The answer should consist of each line from the data below that includes "yellow".

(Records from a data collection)
=-=-=-=-=

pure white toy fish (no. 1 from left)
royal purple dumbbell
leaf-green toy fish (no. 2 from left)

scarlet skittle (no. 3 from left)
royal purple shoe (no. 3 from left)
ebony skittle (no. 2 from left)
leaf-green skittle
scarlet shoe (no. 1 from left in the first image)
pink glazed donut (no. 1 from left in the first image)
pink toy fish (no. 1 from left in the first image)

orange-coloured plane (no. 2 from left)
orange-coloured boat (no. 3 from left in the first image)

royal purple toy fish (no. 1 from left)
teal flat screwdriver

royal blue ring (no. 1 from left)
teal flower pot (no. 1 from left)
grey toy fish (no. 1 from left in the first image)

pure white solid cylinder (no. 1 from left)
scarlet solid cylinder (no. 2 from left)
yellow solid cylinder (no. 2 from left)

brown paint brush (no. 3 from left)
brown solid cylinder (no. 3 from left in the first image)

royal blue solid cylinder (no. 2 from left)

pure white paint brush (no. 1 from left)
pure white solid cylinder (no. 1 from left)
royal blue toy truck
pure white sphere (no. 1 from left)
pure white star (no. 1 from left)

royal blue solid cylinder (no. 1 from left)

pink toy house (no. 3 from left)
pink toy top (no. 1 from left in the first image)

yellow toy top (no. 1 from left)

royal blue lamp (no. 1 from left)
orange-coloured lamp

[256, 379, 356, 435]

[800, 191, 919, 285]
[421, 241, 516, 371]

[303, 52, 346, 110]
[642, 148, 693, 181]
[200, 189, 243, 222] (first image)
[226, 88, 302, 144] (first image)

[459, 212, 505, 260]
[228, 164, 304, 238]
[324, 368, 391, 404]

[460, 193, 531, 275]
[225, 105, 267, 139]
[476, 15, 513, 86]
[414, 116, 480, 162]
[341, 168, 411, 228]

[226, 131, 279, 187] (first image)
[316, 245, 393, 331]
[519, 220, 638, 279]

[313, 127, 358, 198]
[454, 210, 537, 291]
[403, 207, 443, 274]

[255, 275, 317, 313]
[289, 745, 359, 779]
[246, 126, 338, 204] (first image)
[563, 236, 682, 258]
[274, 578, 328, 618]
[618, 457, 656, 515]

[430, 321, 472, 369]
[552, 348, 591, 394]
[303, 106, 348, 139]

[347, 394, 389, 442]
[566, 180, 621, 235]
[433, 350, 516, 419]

=-=-=-=-=

> _RESPONSE TO THIS EXERCISE_
yellow solid cylinder (no. 2 from left)
yellow toy top (no. 1 from left)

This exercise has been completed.